What the task asks - Instruction for the entries below: return the part that opens with the line containing "red ellipse: (302, 38) -> (266, 37), moved" and closes with the line containing "orange rectangle: (78, 88)", exactly, and no pictures.

Task input Start Marker

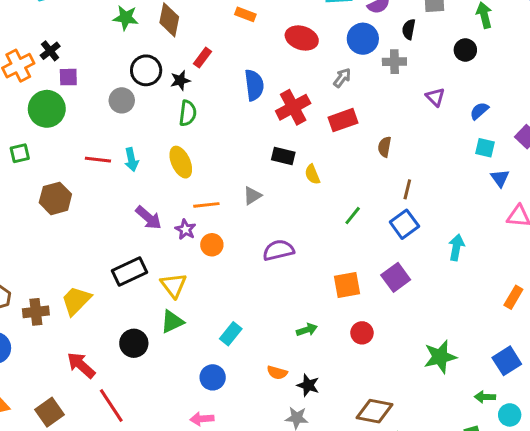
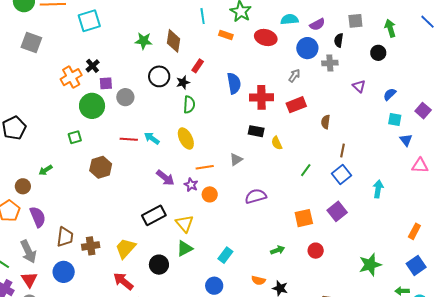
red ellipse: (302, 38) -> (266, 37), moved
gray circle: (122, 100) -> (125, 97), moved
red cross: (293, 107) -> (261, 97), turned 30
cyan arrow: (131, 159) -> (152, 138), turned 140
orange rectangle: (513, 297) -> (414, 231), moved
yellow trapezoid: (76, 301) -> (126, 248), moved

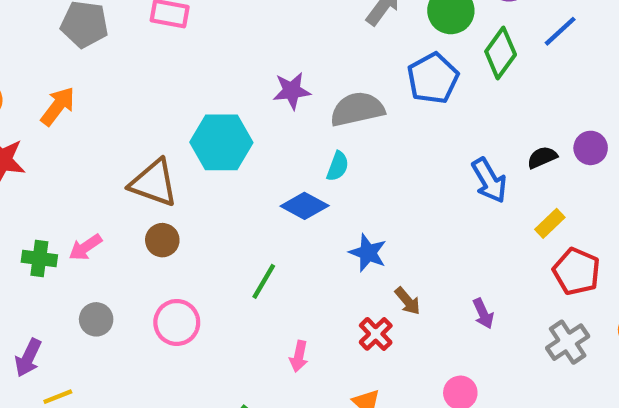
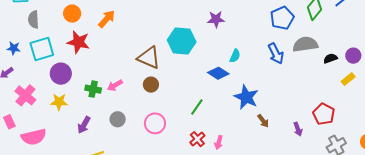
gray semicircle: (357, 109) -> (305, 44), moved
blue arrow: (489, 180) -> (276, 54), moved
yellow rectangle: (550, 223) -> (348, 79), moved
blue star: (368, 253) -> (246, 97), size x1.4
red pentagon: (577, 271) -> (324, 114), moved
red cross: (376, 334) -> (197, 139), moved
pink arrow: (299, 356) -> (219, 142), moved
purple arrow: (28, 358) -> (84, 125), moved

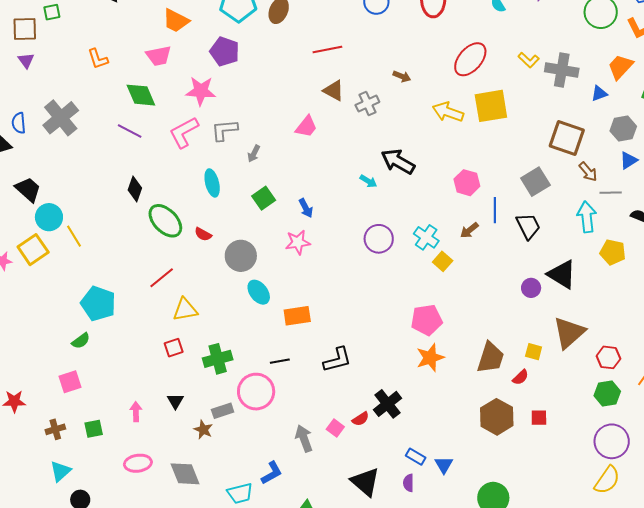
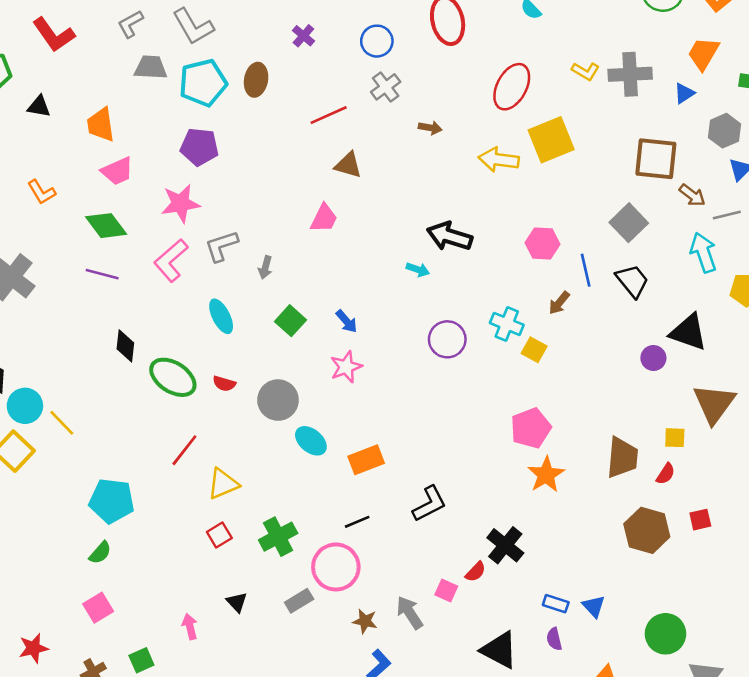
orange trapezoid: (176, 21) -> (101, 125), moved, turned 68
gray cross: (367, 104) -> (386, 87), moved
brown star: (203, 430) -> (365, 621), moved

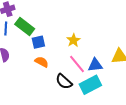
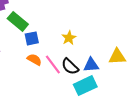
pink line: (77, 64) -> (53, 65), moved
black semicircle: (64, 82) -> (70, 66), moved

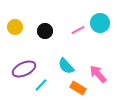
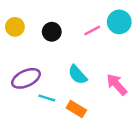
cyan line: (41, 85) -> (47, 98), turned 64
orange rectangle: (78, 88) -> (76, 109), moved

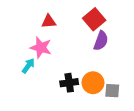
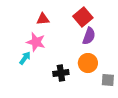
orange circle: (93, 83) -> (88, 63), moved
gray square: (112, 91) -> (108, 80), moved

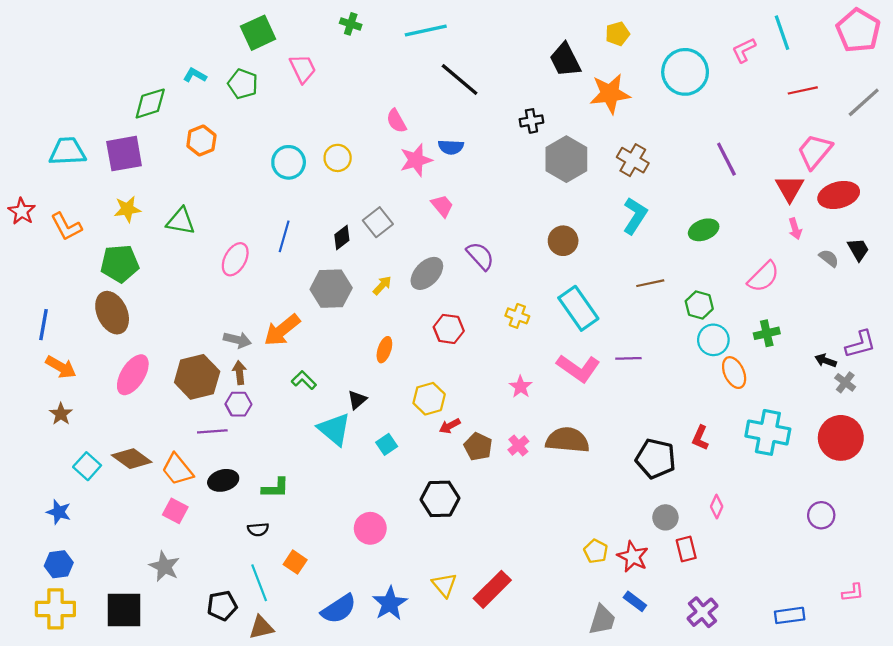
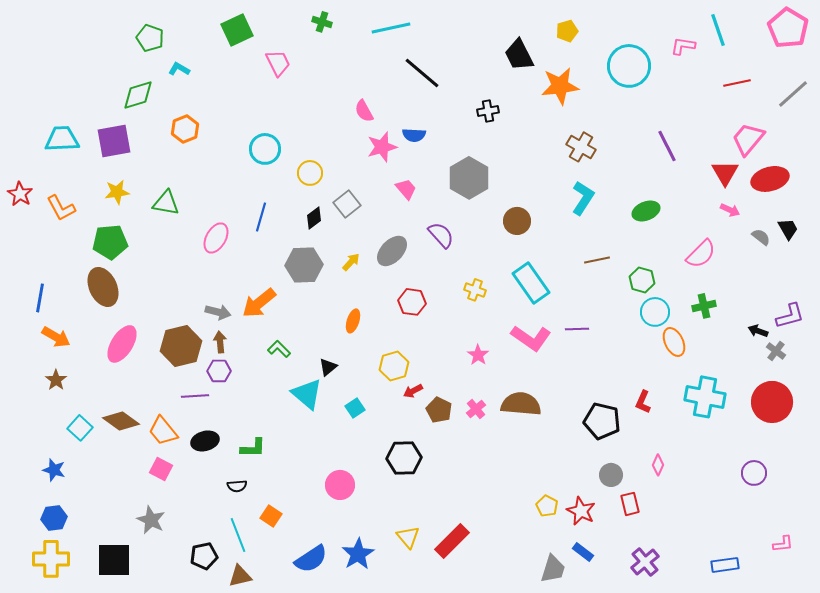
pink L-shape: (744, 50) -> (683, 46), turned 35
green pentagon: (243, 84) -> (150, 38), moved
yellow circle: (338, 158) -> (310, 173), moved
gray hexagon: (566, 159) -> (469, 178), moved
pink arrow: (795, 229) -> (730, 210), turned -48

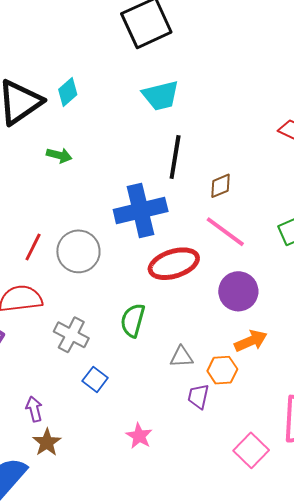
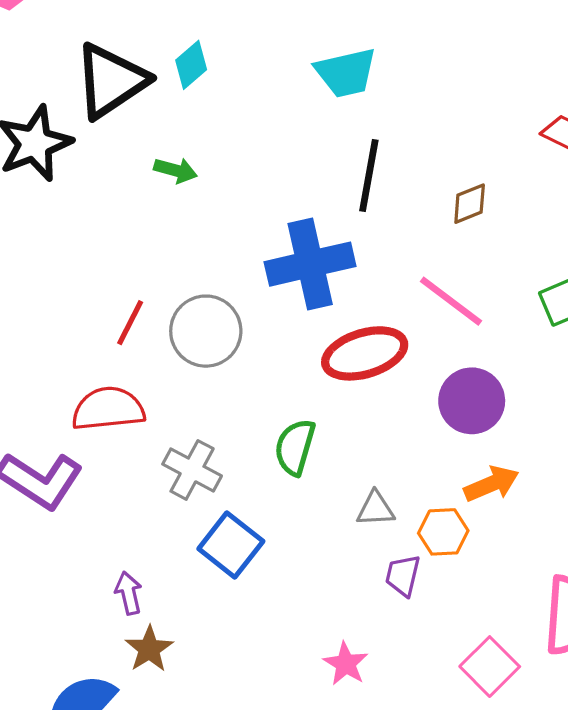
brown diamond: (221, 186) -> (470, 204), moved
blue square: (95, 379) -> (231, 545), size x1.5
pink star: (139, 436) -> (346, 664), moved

Task input End Marker
Task input Start Marker

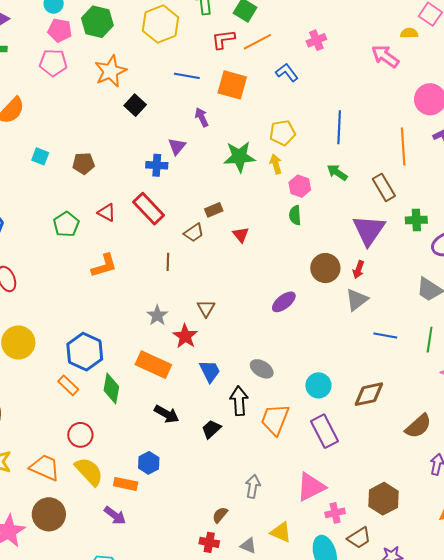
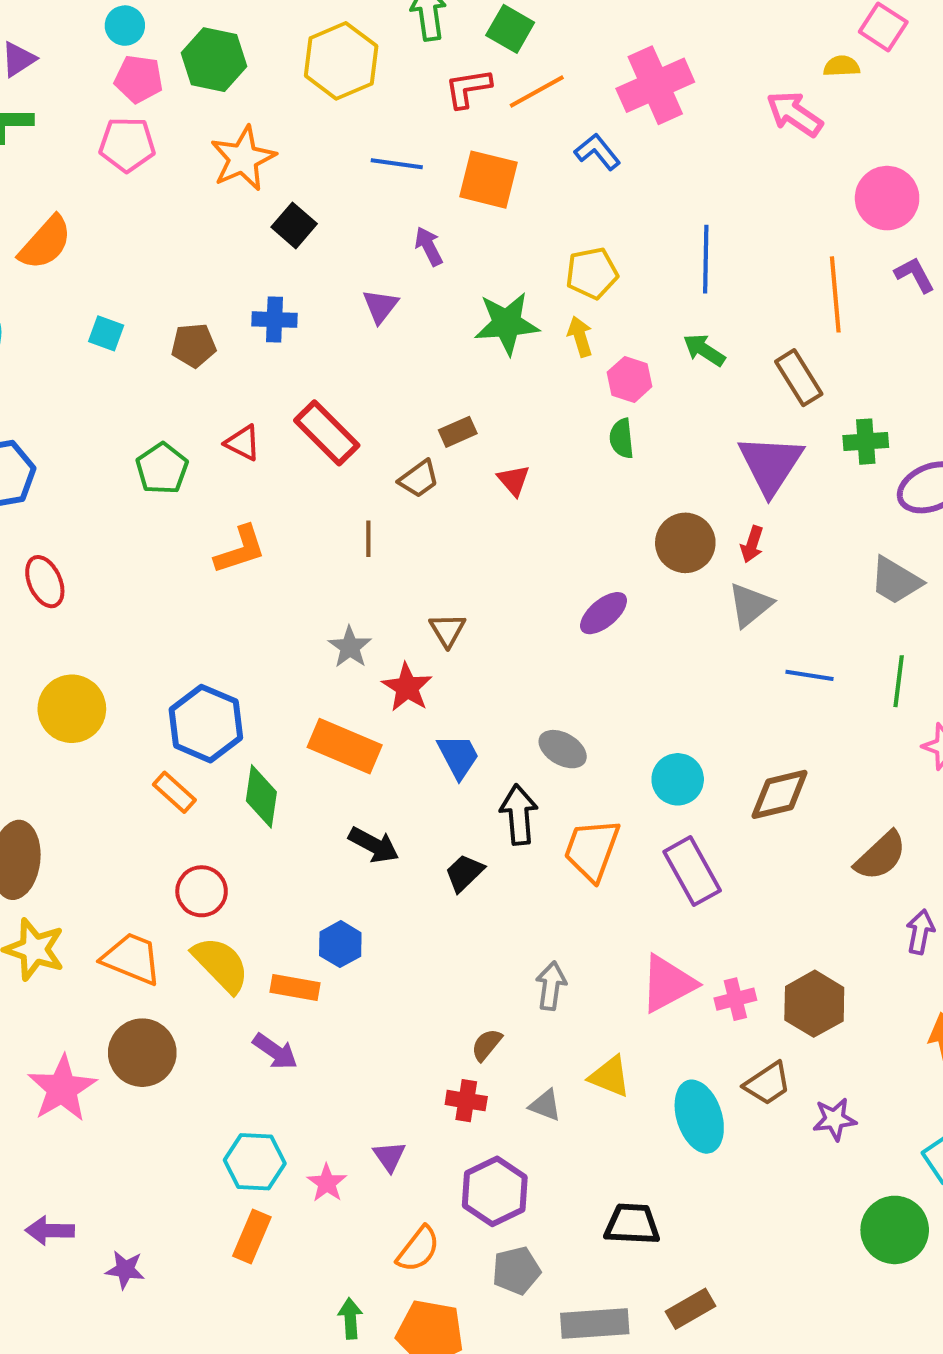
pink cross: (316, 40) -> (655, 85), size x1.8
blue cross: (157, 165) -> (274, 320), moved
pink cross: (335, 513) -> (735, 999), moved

Task input End Marker

Response area -
red ellipse: (302, 38) -> (266, 37), moved
gray circle: (122, 100) -> (125, 97), moved
red cross: (293, 107) -> (261, 97), turned 30
cyan arrow: (131, 159) -> (152, 138), turned 140
orange rectangle: (513, 297) -> (414, 231), moved
yellow trapezoid: (76, 301) -> (126, 248), moved

gray semicircle: (357, 109) -> (305, 44), moved
blue arrow: (489, 180) -> (276, 54), moved
yellow rectangle: (550, 223) -> (348, 79), moved
blue star: (368, 253) -> (246, 97), size x1.4
red pentagon: (577, 271) -> (324, 114), moved
red cross: (376, 334) -> (197, 139), moved
pink arrow: (299, 356) -> (219, 142), moved
purple arrow: (28, 358) -> (84, 125), moved

orange trapezoid: (176, 21) -> (101, 125), moved, turned 68
gray cross: (367, 104) -> (386, 87), moved
brown star: (203, 430) -> (365, 621), moved

pink line: (77, 64) -> (53, 65), moved
black semicircle: (64, 82) -> (70, 66), moved

cyan line: (41, 85) -> (47, 98), turned 64
orange rectangle: (78, 88) -> (76, 109), moved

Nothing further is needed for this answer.